(Data records)
'''
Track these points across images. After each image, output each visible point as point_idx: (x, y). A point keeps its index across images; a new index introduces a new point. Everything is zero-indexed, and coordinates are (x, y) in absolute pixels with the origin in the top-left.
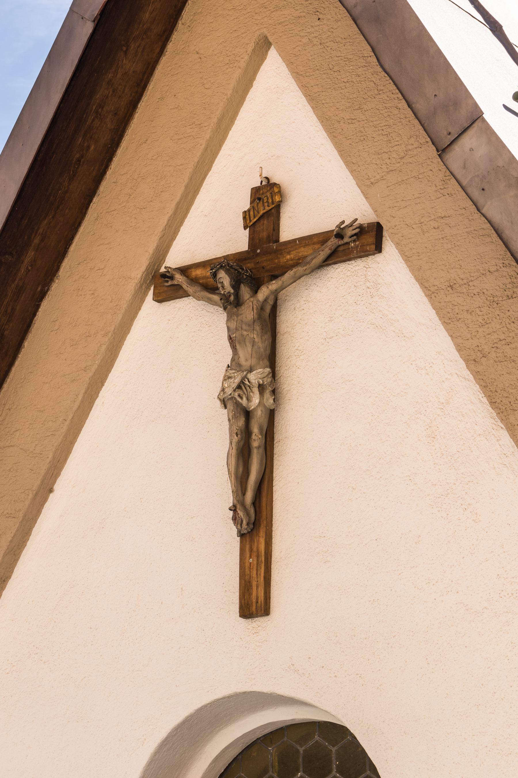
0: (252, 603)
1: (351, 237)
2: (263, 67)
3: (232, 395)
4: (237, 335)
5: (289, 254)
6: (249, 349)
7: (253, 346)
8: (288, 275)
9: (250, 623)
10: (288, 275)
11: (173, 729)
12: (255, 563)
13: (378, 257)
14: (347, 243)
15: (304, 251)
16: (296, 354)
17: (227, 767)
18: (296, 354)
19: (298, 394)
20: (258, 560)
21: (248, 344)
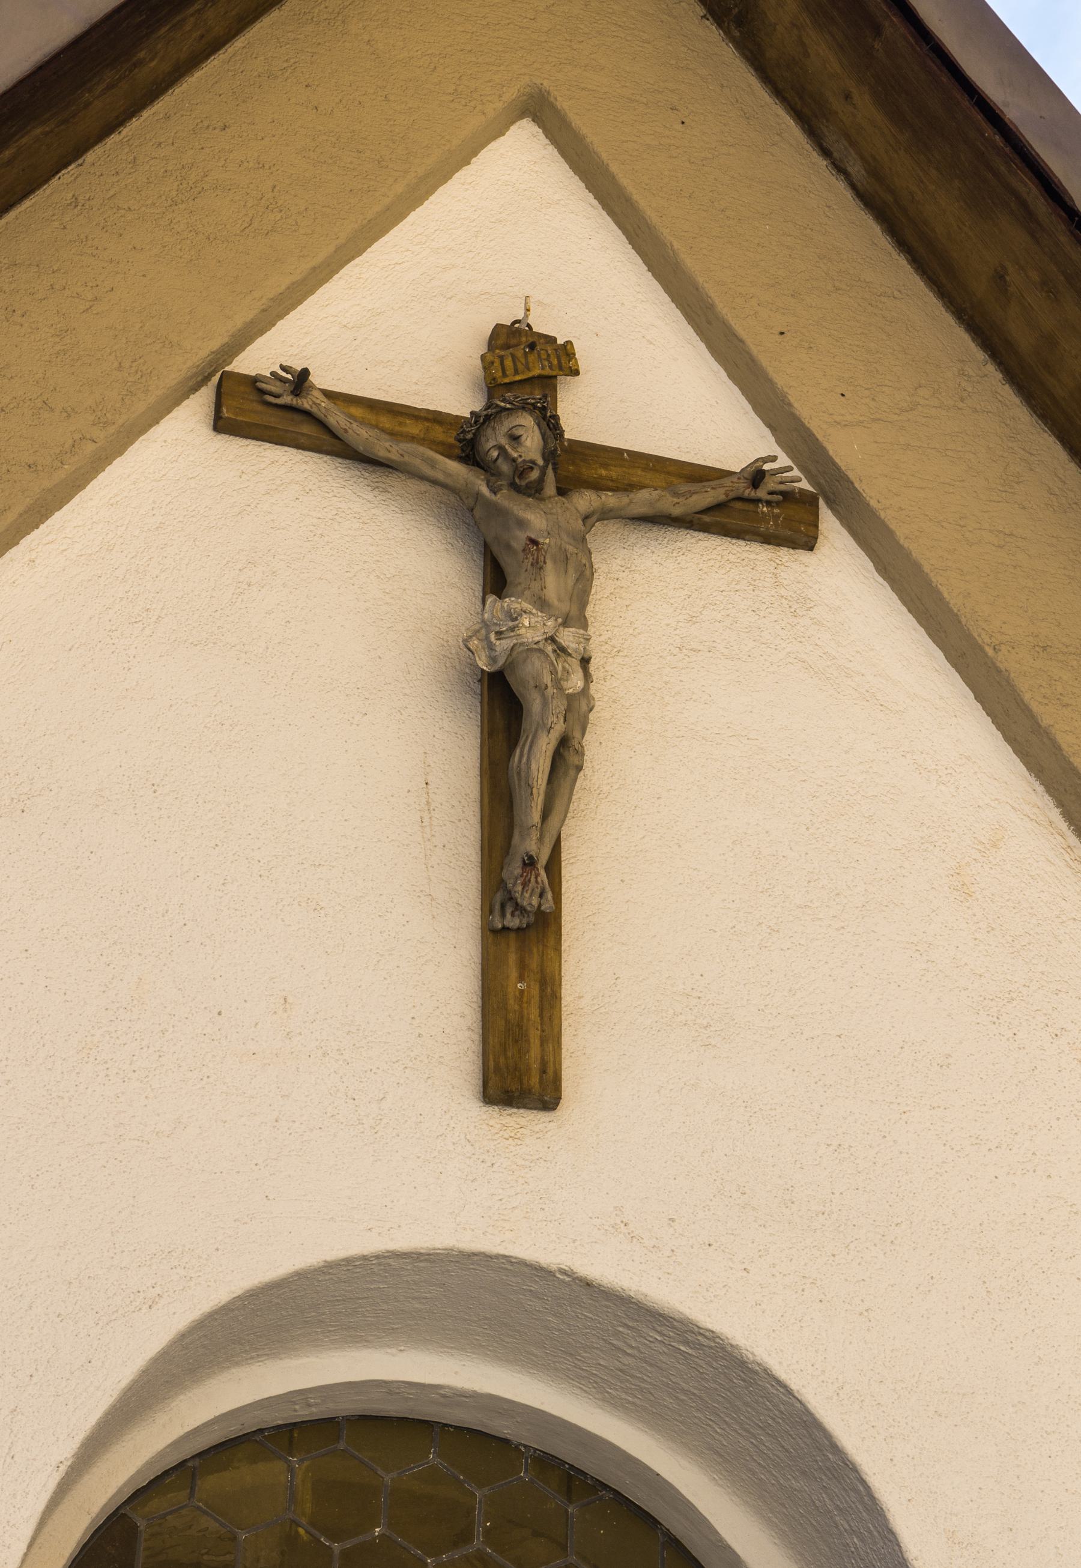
0: (529, 1069)
1: (771, 493)
2: (493, 145)
3: (541, 645)
4: (552, 543)
5: (606, 469)
6: (571, 582)
7: (577, 580)
8: (647, 495)
9: (495, 1114)
10: (647, 495)
11: (248, 1291)
12: (535, 991)
13: (802, 555)
14: (757, 501)
15: (638, 475)
16: (603, 649)
17: (158, 1478)
18: (603, 649)
19: (613, 721)
20: (542, 990)
21: (571, 570)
'''
• [Task to complete]: Copy out every line of the material above, word for word, from the opening instruction through the final point entry. Leave out the picture markers.

• [Solution to the problem]:
Track these points across images. After each image, output each visible point as point_idx: (x, y). A point keeps its index across images; a new index introduces a new point. Everything is zero-indexed, and coordinates are (x, y) in absolute pixels with the origin in the top-left.
0: (252, 603)
1: (351, 237)
2: (263, 67)
3: (232, 395)
4: (237, 335)
5: (289, 254)
6: (249, 349)
7: (253, 346)
8: (288, 275)
9: (250, 623)
10: (288, 275)
11: (173, 729)
12: (255, 563)
13: (378, 257)
14: (347, 243)
15: (304, 251)
16: (296, 354)
17: (227, 767)
18: (296, 354)
19: (298, 394)
20: (258, 560)
21: (248, 344)
0: (529, 1069)
1: (771, 493)
2: (493, 145)
3: (541, 645)
4: (552, 543)
5: (606, 469)
6: (571, 582)
7: (577, 580)
8: (647, 495)
9: (495, 1114)
10: (647, 495)
11: (248, 1291)
12: (535, 991)
13: (802, 555)
14: (757, 501)
15: (638, 475)
16: (603, 649)
17: (158, 1478)
18: (603, 649)
19: (613, 721)
20: (542, 990)
21: (571, 570)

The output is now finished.